DATA UNDER STUDY ->
○ ○ ○ ○ ○

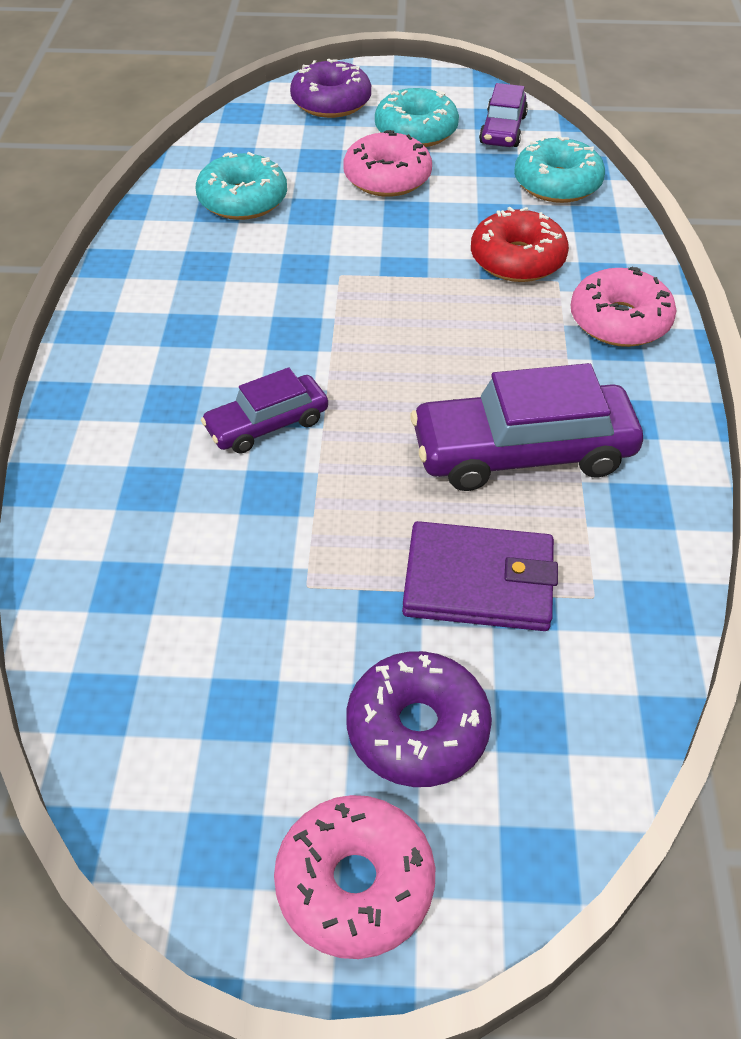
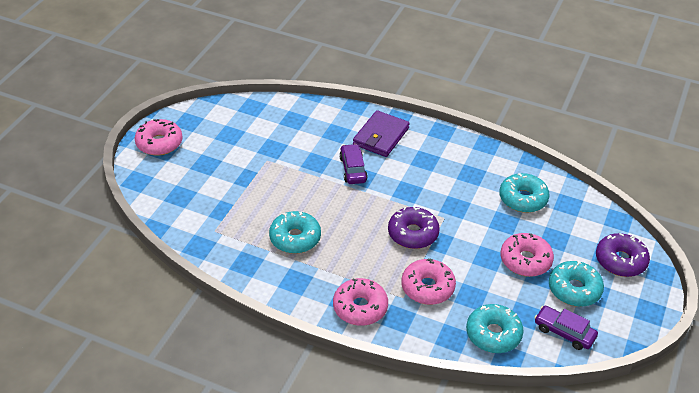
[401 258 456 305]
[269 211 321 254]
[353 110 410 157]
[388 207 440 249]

○ ○ ○ ○ ○

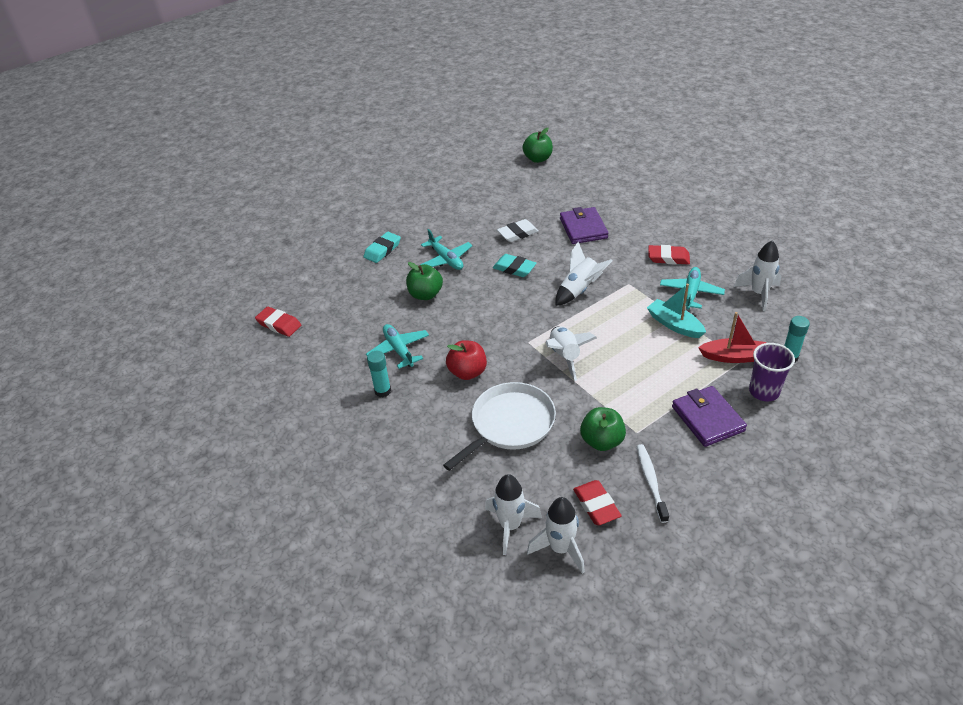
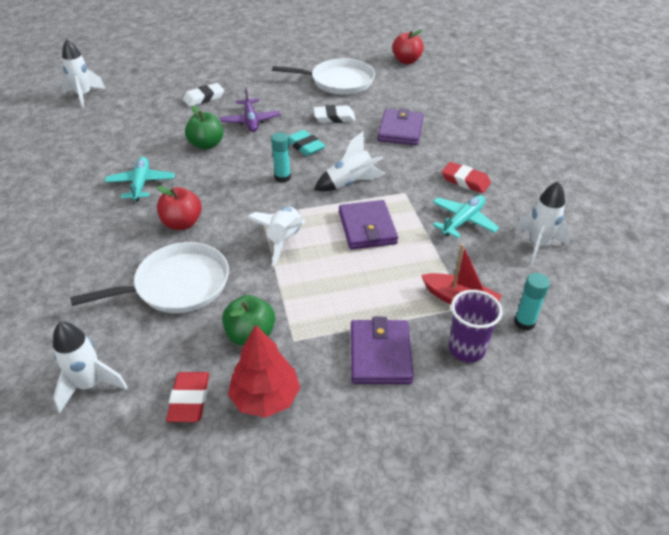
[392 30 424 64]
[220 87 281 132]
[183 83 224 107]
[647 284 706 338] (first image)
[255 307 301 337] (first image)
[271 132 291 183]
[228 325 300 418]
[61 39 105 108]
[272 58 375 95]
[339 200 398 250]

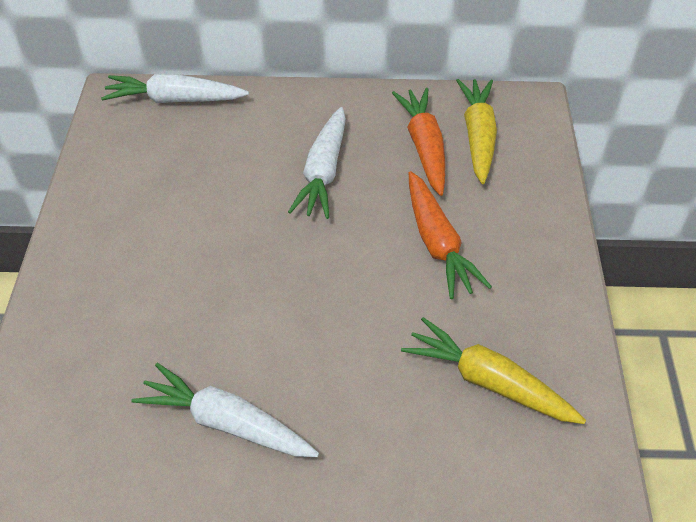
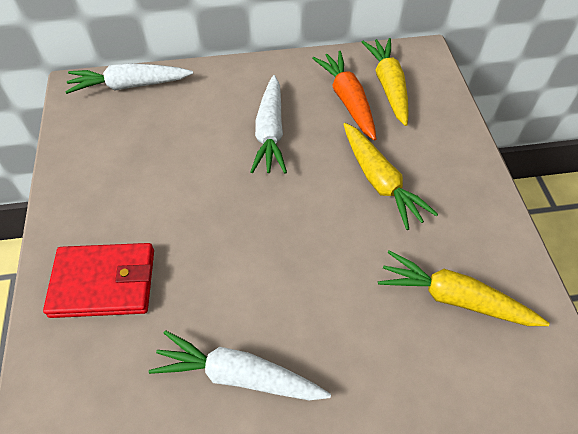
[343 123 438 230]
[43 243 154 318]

○ ○ ○ ○ ○

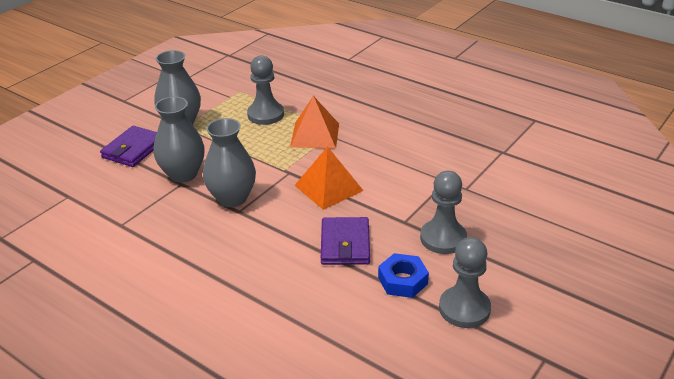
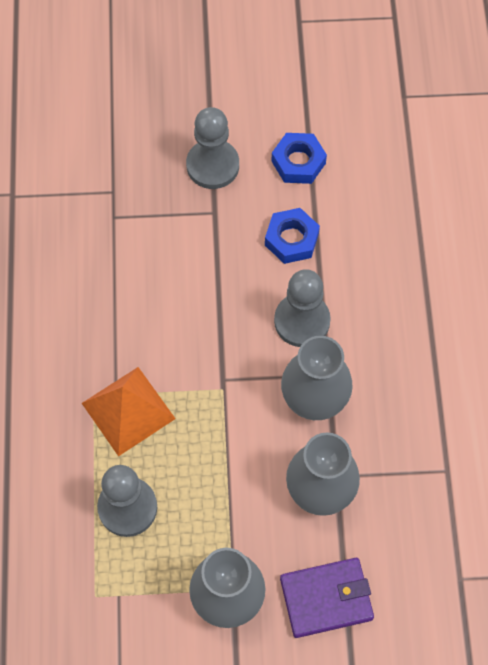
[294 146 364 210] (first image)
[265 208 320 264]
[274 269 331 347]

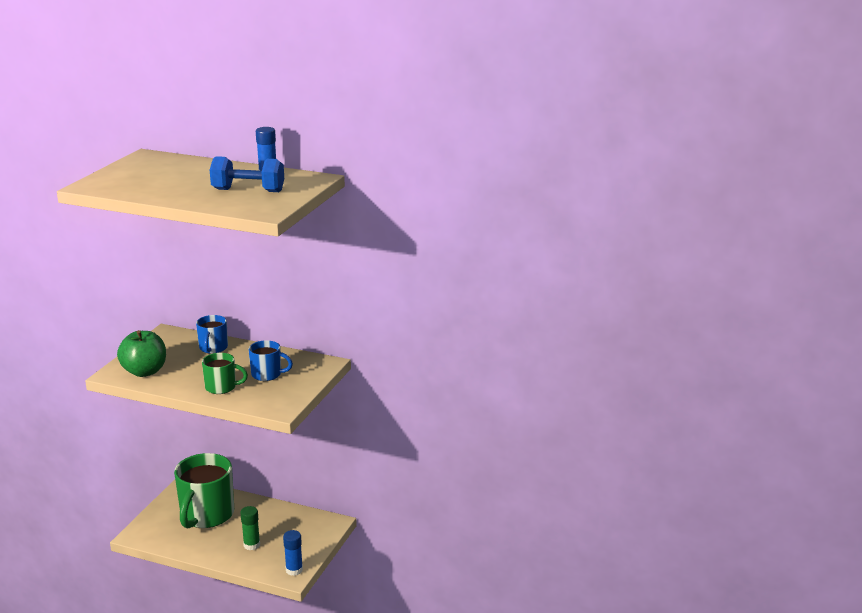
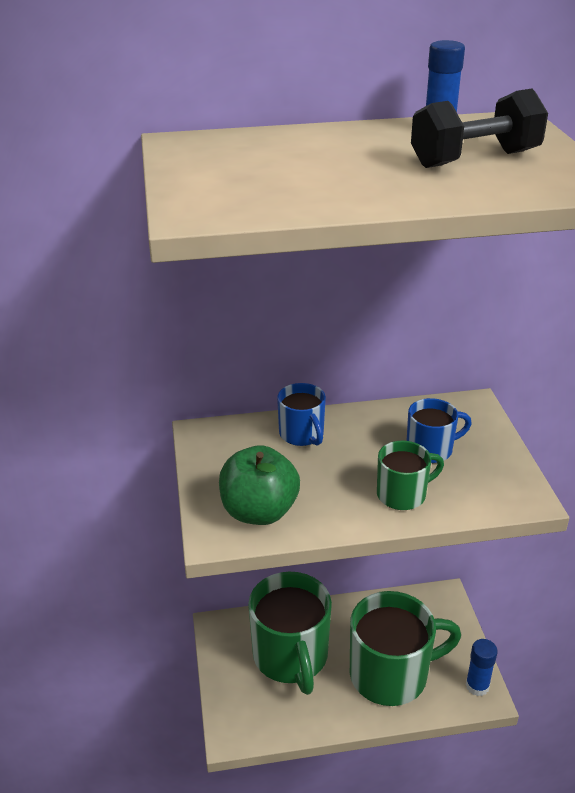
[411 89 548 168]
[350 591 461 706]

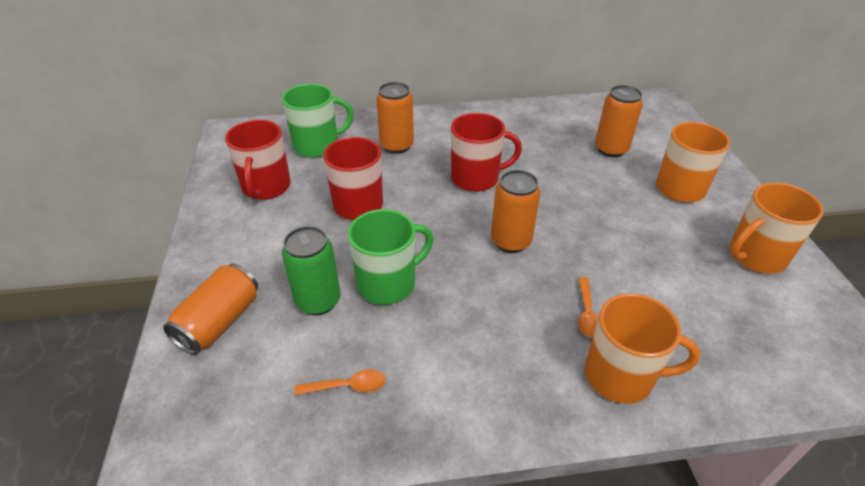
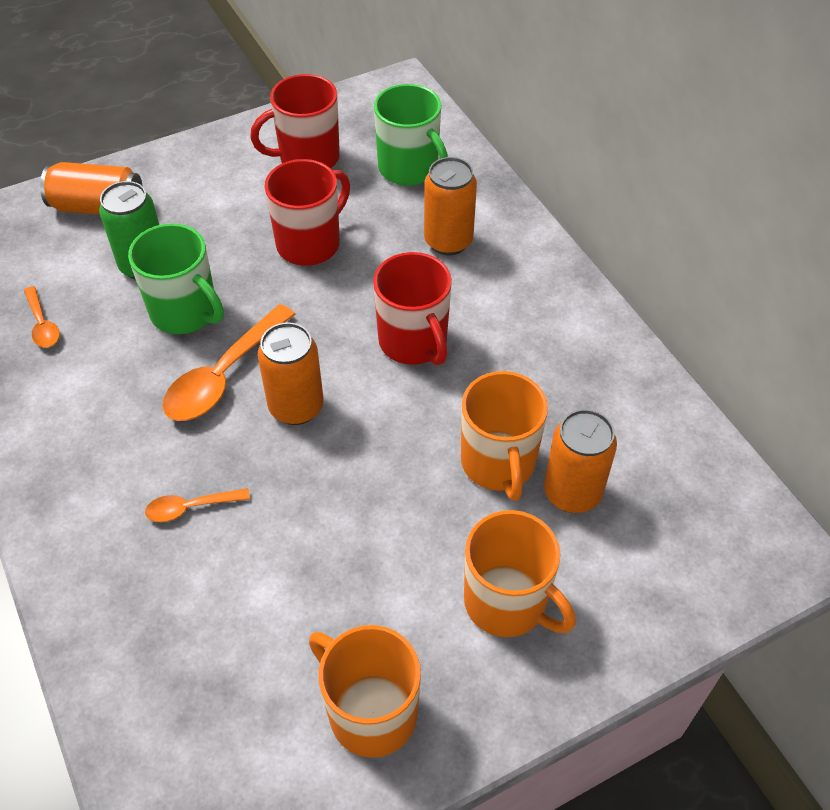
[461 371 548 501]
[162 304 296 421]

○ ○ ○ ○ ○

Using the entries above, return each line that includes the word "first".

EXERCISE RESPONSE ->
[647 284 706 338] (first image)
[255 307 301 337] (first image)
[294 146 364 210] (first image)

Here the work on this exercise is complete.